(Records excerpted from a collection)
-.-.-

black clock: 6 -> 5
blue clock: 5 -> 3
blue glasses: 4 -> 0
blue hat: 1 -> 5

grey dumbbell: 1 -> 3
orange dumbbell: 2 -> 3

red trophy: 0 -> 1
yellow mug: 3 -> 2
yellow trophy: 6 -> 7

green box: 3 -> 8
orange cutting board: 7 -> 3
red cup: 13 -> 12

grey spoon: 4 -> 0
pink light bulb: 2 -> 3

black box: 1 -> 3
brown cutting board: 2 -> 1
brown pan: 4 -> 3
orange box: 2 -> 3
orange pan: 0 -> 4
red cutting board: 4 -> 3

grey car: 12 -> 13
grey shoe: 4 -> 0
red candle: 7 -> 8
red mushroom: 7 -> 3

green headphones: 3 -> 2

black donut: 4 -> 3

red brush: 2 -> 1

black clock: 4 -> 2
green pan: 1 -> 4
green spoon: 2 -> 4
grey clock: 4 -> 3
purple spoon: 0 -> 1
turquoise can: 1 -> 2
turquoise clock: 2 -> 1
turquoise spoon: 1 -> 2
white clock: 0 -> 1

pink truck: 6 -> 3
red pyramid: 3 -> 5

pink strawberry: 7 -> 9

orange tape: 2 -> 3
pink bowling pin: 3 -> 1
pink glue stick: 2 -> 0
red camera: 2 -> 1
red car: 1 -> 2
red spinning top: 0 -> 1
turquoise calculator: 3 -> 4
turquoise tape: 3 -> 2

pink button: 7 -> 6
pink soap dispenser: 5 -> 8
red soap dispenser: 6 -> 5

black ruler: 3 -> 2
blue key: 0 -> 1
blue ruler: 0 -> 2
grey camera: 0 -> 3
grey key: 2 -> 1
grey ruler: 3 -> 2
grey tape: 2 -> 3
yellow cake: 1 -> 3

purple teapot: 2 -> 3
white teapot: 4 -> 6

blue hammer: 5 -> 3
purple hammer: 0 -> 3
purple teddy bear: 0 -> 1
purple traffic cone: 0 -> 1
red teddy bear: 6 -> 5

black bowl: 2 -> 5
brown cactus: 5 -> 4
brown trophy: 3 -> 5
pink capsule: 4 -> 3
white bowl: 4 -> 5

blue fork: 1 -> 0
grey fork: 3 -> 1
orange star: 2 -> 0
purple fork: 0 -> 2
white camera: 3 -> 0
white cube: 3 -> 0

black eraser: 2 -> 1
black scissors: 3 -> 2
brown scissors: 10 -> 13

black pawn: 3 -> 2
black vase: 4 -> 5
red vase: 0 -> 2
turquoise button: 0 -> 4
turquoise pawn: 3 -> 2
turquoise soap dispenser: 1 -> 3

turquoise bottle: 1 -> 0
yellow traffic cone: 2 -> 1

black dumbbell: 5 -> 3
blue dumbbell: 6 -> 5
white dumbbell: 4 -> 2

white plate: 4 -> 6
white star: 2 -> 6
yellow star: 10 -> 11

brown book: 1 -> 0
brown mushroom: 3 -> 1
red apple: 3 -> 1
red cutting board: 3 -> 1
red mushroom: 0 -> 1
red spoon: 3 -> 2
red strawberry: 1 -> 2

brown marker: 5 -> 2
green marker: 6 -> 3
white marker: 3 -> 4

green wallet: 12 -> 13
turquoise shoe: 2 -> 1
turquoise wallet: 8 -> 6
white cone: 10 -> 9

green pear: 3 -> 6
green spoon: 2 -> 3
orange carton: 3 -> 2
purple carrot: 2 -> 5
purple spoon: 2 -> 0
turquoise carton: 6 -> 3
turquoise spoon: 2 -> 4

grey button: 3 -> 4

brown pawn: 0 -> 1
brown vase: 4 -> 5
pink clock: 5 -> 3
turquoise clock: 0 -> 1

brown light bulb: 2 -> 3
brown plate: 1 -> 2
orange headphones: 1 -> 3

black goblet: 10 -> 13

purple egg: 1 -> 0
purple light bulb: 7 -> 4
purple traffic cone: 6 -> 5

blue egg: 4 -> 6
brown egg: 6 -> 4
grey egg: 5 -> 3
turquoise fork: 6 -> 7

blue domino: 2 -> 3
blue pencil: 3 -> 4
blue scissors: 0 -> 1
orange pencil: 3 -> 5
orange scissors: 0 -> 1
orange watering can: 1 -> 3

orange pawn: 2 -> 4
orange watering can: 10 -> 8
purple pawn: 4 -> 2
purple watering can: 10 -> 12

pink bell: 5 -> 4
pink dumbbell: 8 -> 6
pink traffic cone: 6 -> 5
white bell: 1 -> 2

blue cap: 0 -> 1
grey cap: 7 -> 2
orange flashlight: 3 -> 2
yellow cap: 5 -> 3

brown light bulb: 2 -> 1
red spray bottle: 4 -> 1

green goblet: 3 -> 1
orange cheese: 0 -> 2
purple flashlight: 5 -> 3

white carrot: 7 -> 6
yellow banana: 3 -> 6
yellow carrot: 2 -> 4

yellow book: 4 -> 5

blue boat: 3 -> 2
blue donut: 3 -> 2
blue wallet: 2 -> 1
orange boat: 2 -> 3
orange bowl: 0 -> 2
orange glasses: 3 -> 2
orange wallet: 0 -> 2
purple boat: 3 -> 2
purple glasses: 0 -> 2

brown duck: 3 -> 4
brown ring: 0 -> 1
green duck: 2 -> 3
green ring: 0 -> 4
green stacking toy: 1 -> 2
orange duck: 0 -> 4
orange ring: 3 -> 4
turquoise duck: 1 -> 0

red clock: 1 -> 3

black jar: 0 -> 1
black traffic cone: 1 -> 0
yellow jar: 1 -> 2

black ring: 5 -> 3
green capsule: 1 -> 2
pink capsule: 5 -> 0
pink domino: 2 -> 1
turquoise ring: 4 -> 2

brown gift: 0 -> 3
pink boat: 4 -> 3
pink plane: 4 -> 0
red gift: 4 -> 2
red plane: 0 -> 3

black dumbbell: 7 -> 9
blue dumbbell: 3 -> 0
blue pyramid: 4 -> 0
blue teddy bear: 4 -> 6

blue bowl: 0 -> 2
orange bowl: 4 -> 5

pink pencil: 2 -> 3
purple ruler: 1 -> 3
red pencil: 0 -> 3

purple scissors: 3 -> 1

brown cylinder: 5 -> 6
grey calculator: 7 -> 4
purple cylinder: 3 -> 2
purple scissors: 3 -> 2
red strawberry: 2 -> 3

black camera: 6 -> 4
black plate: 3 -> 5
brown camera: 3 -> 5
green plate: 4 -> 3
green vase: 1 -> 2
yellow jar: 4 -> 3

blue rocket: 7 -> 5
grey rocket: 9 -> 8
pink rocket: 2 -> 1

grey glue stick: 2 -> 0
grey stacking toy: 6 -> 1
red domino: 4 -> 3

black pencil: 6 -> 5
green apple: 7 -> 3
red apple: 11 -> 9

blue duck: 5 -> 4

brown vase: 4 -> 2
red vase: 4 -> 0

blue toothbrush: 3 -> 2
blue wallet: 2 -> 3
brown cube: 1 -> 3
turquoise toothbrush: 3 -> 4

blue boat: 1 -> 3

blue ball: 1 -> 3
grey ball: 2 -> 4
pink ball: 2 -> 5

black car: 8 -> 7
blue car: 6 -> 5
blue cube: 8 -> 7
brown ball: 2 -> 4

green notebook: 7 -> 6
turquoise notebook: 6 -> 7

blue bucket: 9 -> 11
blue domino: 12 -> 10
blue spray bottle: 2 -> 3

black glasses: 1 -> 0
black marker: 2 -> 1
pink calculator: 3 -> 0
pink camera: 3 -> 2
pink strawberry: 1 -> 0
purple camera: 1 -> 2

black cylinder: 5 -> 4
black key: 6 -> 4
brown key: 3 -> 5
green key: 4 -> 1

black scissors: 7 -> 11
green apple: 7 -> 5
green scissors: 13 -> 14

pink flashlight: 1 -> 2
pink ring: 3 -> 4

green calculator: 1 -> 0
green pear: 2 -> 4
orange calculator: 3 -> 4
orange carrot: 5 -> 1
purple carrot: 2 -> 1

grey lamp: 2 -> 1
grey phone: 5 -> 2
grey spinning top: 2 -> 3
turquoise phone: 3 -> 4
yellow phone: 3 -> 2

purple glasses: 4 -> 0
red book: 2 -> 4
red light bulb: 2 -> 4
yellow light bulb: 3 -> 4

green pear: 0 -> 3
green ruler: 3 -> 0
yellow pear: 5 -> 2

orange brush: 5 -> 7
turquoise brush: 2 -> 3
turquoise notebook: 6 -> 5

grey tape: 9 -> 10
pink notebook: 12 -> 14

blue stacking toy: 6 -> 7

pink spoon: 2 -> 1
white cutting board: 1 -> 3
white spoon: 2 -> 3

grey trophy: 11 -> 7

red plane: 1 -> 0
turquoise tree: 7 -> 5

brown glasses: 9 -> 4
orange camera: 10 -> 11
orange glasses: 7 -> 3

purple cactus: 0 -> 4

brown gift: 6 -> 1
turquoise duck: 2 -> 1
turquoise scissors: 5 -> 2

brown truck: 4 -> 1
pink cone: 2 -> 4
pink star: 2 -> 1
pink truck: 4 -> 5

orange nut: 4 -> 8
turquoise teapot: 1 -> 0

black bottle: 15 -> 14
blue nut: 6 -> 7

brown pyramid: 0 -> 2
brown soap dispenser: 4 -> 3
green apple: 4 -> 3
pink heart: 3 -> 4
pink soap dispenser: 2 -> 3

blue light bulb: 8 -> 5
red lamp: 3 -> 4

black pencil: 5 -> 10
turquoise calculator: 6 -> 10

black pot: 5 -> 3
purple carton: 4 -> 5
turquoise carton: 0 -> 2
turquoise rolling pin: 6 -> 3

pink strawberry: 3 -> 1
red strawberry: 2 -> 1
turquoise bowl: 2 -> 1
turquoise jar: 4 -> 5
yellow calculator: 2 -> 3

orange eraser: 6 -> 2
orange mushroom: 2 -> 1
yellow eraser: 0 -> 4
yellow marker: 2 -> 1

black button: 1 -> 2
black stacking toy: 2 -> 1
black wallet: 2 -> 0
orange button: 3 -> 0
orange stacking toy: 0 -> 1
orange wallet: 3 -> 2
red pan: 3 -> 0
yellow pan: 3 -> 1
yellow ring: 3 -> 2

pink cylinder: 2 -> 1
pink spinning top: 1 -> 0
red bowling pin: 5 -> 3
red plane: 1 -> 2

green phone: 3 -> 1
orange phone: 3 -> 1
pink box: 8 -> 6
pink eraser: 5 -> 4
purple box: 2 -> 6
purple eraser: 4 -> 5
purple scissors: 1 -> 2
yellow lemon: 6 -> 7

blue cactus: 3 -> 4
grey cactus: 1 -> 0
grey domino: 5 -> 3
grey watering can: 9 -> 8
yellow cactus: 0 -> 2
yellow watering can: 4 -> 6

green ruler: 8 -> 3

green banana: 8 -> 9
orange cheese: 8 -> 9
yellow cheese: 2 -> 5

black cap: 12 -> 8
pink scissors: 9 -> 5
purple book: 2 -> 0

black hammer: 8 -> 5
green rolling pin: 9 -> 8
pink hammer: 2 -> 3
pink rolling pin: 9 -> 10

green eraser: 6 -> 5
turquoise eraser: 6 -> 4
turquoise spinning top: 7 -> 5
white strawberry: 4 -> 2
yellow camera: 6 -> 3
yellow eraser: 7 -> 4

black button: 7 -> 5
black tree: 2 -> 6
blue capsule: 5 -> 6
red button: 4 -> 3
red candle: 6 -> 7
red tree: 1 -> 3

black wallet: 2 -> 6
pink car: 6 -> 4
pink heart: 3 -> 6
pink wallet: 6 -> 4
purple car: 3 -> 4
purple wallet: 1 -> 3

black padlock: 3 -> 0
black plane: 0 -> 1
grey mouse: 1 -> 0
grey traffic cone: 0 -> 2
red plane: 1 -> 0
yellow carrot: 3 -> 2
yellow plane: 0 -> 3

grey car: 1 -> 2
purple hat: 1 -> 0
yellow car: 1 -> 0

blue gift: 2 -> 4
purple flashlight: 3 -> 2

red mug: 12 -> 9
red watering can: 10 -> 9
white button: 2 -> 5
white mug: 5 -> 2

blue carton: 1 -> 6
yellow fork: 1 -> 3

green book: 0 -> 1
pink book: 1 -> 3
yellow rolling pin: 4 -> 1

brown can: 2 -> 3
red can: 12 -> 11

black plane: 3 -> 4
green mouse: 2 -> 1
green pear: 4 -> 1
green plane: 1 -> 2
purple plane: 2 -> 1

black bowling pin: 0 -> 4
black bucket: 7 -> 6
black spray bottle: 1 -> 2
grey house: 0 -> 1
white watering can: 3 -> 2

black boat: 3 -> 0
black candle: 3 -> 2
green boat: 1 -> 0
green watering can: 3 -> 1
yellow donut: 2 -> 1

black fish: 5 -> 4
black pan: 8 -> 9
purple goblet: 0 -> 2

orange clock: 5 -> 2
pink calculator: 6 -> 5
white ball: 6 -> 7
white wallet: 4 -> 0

-.-.-

YOUR TASK:
Copy the lines above exactly, from the very first through the one containing "black clock: 4 -> 2", and include no other line.

TASK RESPONSE:
black clock: 6 -> 5
blue clock: 5 -> 3
blue glasses: 4 -> 0
blue hat: 1 -> 5

grey dumbbell: 1 -> 3
orange dumbbell: 2 -> 3

red trophy: 0 -> 1
yellow mug: 3 -> 2
yellow trophy: 6 -> 7

green box: 3 -> 8
orange cutting board: 7 -> 3
red cup: 13 -> 12

grey spoon: 4 -> 0
pink light bulb: 2 -> 3

black box: 1 -> 3
brown cutting board: 2 -> 1
brown pan: 4 -> 3
orange box: 2 -> 3
orange pan: 0 -> 4
red cutting board: 4 -> 3

grey car: 12 -> 13
grey shoe: 4 -> 0
red candle: 7 -> 8
red mushroom: 7 -> 3

green headphones: 3 -> 2

black donut: 4 -> 3

red brush: 2 -> 1

black clock: 4 -> 2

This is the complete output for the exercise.